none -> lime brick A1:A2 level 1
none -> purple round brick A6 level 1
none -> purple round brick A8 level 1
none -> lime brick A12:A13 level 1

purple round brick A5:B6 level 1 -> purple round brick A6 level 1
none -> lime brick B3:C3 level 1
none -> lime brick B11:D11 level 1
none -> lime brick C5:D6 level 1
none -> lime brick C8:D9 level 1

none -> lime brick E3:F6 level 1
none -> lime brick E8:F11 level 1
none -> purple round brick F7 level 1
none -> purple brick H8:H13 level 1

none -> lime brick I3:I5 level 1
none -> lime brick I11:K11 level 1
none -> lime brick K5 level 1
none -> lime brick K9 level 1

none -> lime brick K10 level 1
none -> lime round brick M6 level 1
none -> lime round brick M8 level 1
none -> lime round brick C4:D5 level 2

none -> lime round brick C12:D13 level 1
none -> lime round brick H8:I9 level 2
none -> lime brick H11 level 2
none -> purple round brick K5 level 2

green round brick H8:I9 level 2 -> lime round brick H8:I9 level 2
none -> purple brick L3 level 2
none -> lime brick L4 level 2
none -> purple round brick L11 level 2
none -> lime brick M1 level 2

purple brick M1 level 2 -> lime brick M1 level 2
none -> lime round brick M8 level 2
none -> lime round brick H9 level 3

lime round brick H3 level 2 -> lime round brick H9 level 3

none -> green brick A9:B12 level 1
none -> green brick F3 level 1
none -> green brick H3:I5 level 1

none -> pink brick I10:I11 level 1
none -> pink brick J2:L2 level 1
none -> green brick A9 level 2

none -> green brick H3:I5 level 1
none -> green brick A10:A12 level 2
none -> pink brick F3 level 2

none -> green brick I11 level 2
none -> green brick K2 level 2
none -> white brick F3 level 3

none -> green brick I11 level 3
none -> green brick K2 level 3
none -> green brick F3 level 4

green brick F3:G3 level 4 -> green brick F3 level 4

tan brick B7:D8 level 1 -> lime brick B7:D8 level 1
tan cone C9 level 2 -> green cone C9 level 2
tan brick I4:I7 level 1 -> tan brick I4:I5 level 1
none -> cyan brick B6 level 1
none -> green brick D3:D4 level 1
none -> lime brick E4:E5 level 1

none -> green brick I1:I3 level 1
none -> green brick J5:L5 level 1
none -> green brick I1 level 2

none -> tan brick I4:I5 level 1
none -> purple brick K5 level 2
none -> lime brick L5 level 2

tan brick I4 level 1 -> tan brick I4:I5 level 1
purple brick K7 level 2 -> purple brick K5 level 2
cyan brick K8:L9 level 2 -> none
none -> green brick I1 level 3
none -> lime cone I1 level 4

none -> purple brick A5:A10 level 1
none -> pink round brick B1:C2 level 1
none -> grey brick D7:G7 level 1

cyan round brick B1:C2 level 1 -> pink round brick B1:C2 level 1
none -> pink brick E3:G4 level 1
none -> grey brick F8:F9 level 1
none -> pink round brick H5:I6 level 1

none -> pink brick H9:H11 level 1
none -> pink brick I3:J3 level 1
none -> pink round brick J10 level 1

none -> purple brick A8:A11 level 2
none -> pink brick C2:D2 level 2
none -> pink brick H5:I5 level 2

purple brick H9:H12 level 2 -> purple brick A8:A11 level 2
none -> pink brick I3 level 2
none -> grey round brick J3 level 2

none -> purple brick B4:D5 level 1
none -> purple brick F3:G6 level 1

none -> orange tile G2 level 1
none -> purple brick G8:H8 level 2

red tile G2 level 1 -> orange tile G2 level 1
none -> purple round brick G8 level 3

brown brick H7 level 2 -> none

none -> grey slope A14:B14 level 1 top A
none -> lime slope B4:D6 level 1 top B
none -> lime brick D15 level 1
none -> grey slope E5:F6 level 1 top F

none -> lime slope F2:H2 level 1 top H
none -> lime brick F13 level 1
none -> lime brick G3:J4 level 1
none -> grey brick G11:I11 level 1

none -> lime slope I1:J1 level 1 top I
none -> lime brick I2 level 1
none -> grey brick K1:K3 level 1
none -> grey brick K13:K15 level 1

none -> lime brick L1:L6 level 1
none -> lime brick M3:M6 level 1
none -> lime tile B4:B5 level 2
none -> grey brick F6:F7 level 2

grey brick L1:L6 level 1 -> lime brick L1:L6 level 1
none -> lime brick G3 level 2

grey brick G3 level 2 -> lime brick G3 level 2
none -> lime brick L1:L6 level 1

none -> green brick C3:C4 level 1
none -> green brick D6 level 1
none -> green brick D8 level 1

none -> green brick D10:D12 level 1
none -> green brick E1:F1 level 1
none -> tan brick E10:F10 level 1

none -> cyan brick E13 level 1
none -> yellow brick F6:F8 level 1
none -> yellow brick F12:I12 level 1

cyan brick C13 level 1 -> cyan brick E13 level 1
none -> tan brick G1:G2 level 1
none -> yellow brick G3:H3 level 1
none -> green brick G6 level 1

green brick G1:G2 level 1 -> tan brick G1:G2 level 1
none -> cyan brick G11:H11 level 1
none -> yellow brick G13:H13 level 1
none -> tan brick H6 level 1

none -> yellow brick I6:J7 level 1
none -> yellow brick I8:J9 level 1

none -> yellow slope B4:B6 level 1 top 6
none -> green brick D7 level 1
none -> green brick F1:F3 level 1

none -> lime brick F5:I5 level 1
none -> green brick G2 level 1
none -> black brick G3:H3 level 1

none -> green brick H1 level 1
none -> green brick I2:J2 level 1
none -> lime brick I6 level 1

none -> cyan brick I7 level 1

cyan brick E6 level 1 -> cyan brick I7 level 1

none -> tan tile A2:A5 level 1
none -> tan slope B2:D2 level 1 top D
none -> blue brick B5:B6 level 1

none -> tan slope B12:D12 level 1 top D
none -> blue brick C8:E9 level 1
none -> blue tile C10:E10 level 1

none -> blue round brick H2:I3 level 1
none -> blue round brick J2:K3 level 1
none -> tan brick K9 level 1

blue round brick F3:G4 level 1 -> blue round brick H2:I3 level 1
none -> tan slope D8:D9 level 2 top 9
-------
Try it: Every entry needs to be copied again, word for word.

Answer to this problem:
none -> lime brick A1:A2 level 1
none -> purple round brick A6 level 1
none -> purple round brick A8 level 1
none -> lime brick A12:A13 level 1

purple round brick A5:B6 level 1 -> purple round brick A6 level 1
none -> lime brick B3:C3 level 1
none -> lime brick B11:D11 level 1
none -> lime brick C5:D6 level 1
none -> lime brick C8:D9 level 1

none -> lime brick E3:F6 level 1
none -> lime brick E8:F11 level 1
none -> purple round brick F7 level 1
none -> purple brick H8:H13 level 1

none -> lime brick I3:I5 level 1
none -> lime brick I11:K11 level 1
none -> lime brick K5 level 1
none -> lime brick K9 level 1

none -> lime brick K10 level 1
none -> lime round brick M6 level 1
none -> lime round brick M8 level 1
none -> lime round brick C4:D5 level 2

none -> lime round brick C12:D13 level 1
none -> lime round brick H8:I9 level 2
none -> lime brick H11 level 2
none -> purple round brick K5 level 2

green round brick H8:I9 level 2 -> lime round brick H8:I9 level 2
none -> purple brick L3 level 2
none -> lime brick L4 level 2
none -> purple round brick L11 level 2
none -> lime brick M1 level 2

purple brick M1 level 2 -> lime brick M1 level 2
none -> lime round brick M8 level 2
none -> lime round brick H9 level 3

lime round brick H3 level 2 -> lime round brick H9 level 3

none -> green brick A9:B12 level 1
none -> green brick F3 level 1
none -> green brick H3:I5 level 1

none -> pink brick I10:I11 level 1
none -> pink brick J2:L2 level 1
none -> green brick A9 level 2

none -> green brick H3:I5 level 1
none -> green brick A10:A12 level 2
none -> pink brick F3 level 2

none -> green brick I11 level 2
none -> green brick K2 level 2
none -> white brick F3 level 3

none -> green brick I11 level 3
none -> green brick K2 level 3
none -> green brick F3 level 4

green brick F3:G3 level 4 -> green brick F3 level 4

tan brick B7:D8 level 1 -> lime brick B7:D8 level 1
tan cone C9 level 2 -> green cone C9 level 2
tan brick I4:I7 level 1 -> tan brick I4:I5 level 1
none -> cyan brick B6 level 1
none -> green brick D3:D4 level 1
none -> lime brick E4:E5 level 1

none -> green brick I1:I3 level 1
none -> green brick J5:L5 level 1
none -> green brick I1 level 2

none -> tan brick I4:I5 level 1
none -> purple brick K5 level 2
none -> lime brick L5 level 2

tan brick I4 level 1 -> tan brick I4:I5 level 1
purple brick K7 level 2 -> purple brick K5 level 2
cyan brick K8:L9 level 2 -> none
none -> green brick I1 level 3
none -> lime cone I1 level 4

none -> purple brick A5:A10 level 1
none -> pink round brick B1:C2 level 1
none -> grey brick D7:G7 level 1

cyan round brick B1:C2 level 1 -> pink round brick B1:C2 level 1
none -> pink brick E3:G4 level 1
none -> grey brick F8:F9 level 1
none -> pink round brick H5:I6 level 1

none -> pink brick H9:H11 level 1
none -> pink brick I3:J3 level 1
none -> pink round brick J10 level 1

none -> purple brick A8:A11 level 2
none -> pink brick C2:D2 level 2
none -> pink brick H5:I5 level 2

purple brick H9:H12 level 2 -> purple brick A8:A11 level 2
none -> pink brick I3 level 2
none -> grey round brick J3 level 2

none -> purple brick B4:D5 level 1
none -> purple brick F3:G6 level 1

none -> orange tile G2 level 1
none -> purple brick G8:H8 level 2

red tile G2 level 1 -> orange tile G2 level 1
none -> purple round brick G8 level 3

brown brick H7 level 2 -> none

none -> grey slope A14:B14 level 1 top A
none -> lime slope B4:D6 level 1 top B
none -> lime brick D15 level 1
none -> grey slope E5:F6 level 1 top F

none -> lime slope F2:H2 level 1 top H
none -> lime brick F13 level 1
none -> lime brick G3:J4 level 1
none -> grey brick G11:I11 level 1

none -> lime slope I1:J1 level 1 top I
none -> lime brick I2 level 1
none -> grey brick K1:K3 level 1
none -> grey brick K13:K15 level 1

none -> lime brick L1:L6 level 1
none -> lime brick M3:M6 level 1
none -> lime tile B4:B5 level 2
none -> grey brick F6:F7 level 2

grey brick L1:L6 level 1 -> lime brick L1:L6 level 1
none -> lime brick G3 level 2

grey brick G3 level 2 -> lime brick G3 level 2
none -> lime brick L1:L6 level 1

none -> green brick C3:C4 level 1
none -> green brick D6 level 1
none -> green brick D8 level 1

none -> green brick D10:D12 level 1
none -> green brick E1:F1 level 1
none -> tan brick E10:F10 level 1

none -> cyan brick E13 level 1
none -> yellow brick F6:F8 level 1
none -> yellow brick F12:I12 level 1

cyan brick C13 level 1 -> cyan brick E13 level 1
none -> tan brick G1:G2 level 1
none -> yellow brick G3:H3 level 1
none -> green brick G6 level 1

green brick G1:G2 level 1 -> tan brick G1:G2 level 1
none -> cyan brick G11:H11 level 1
none -> yellow brick G13:H13 level 1
none -> tan brick H6 level 1

none -> yellow brick I6:J7 level 1
none -> yellow brick I8:J9 level 1

none -> yellow slope B4:B6 level 1 top 6
none -> green brick D7 level 1
none -> green brick F1:F3 level 1

none -> lime brick F5:I5 level 1
none -> green brick G2 level 1
none -> black brick G3:H3 level 1

none -> green brick H1 level 1
none -> green brick I2:J2 level 1
none -> lime brick I6 level 1

none -> cyan brick I7 level 1

cyan brick E6 level 1 -> cyan brick I7 level 1

none -> tan tile A2:A5 level 1
none -> tan slope B2:D2 level 1 top D
none -> blue brick B5:B6 level 1

none -> tan slope B12:D12 level 1 top D
none -> blue brick C8:E9 level 1
none -> blue tile C10:E10 level 1

none -> blue round brick H2:I3 level 1
none -> blue round brick J2:K3 level 1
none -> tan brick K9 level 1

blue round brick F3:G4 level 1 -> blue round brick H2:I3 level 1
none -> tan slope D8:D9 level 2 top 9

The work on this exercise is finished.